Segment Open

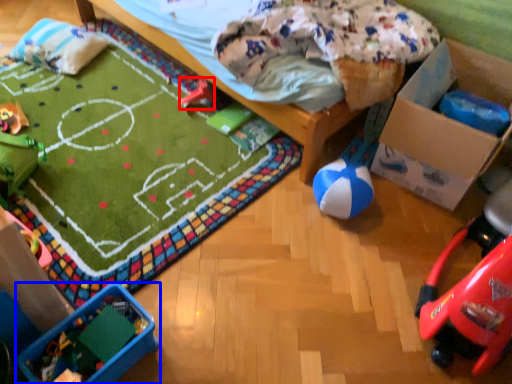
Question: Which of the following is the closest to the observer, toy (highlighted by a red box) or toy (highlighted by a blue box)?

Choices:
 (A) toy
 (B) toy

Answer: (B)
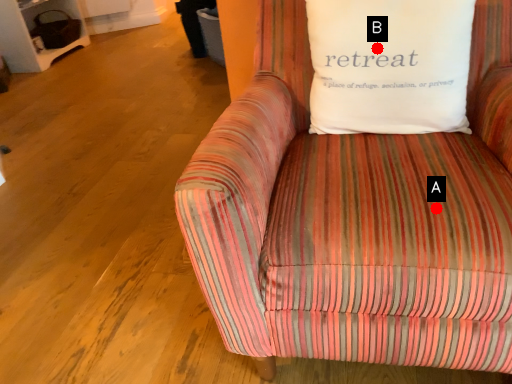
Question: Two points are circled on the image, labeled by A and B beside each circle. Among these points, which one is farthest from the camera?

Choices:
 (A) A is further
 (B) B is further

Answer: (B)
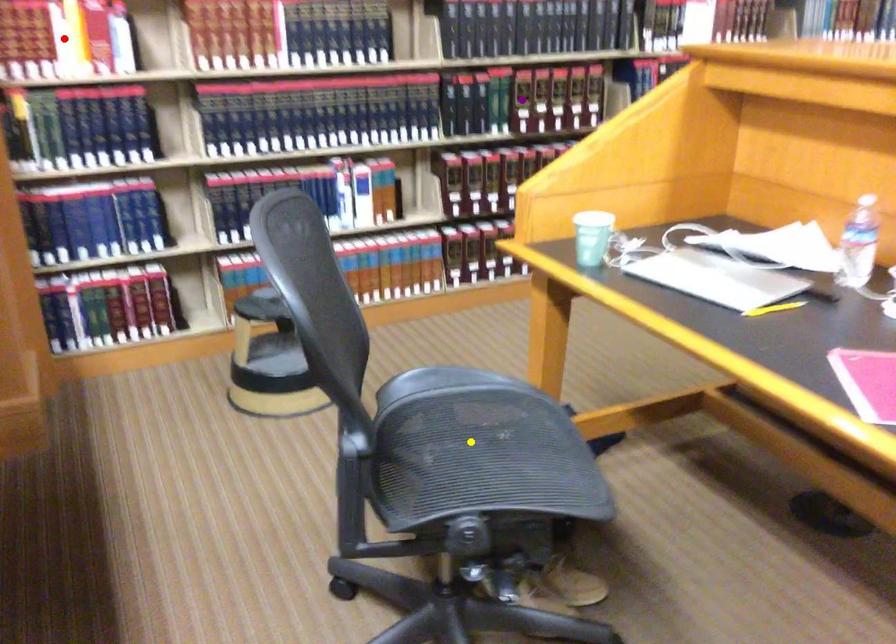
Order these from nearest to farthest:
purple point, red point, yellow point

yellow point < red point < purple point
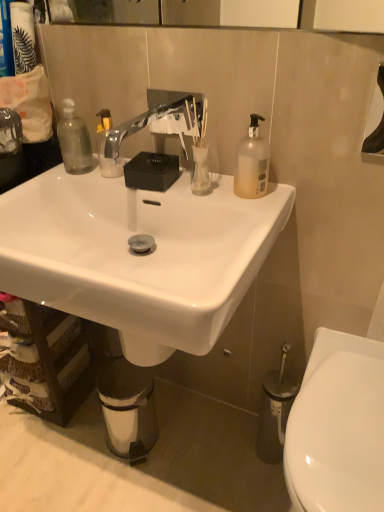
Locate an element on the screen. This screenshot has width=384, height=512. empty space that is to the right of metallic silver trash can at lower center is located at coordinates 187,435.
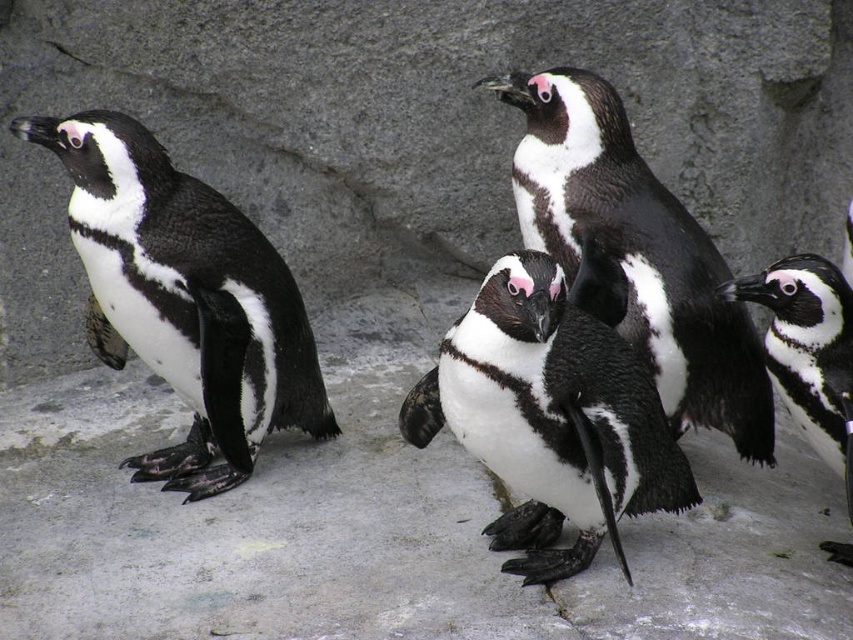
Question: Is white matte penguin at center bigger than black matte penguin at right?

Choices:
 (A) no
 (B) yes

Answer: (B)

Question: Can you confirm if black and white feathers at center is positioned below black matte penguin at right?

Choices:
 (A) yes
 (B) no

Answer: (B)

Question: Which point is farther from the camera taking this photo?

Choices:
 (A) (824, 445)
 (B) (563, 392)

Answer: (A)

Question: Which point is closer to the camera taking this photo?

Choices:
 (A) coord(503,378)
 (B) coord(167,474)

Answer: (A)

Question: Among these objects, which one is nearest to the camera?

Choices:
 (A) white matte penguin at center
 (B) black glossy penguin at left
 (C) black and white feathers at center
 (D) black matte penguin at right

Answer: (A)

Question: Is black glossy penguin at left smaller than black matte penguin at right?

Choices:
 (A) yes
 (B) no

Answer: (B)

Segment Closed

**Work to complete:**
Pick out every line of the listing above that contains the word "yellow", with letter case taken into account.

**Output of the exercise:**
purple point, red point, yellow point
yellow point < red point < purple point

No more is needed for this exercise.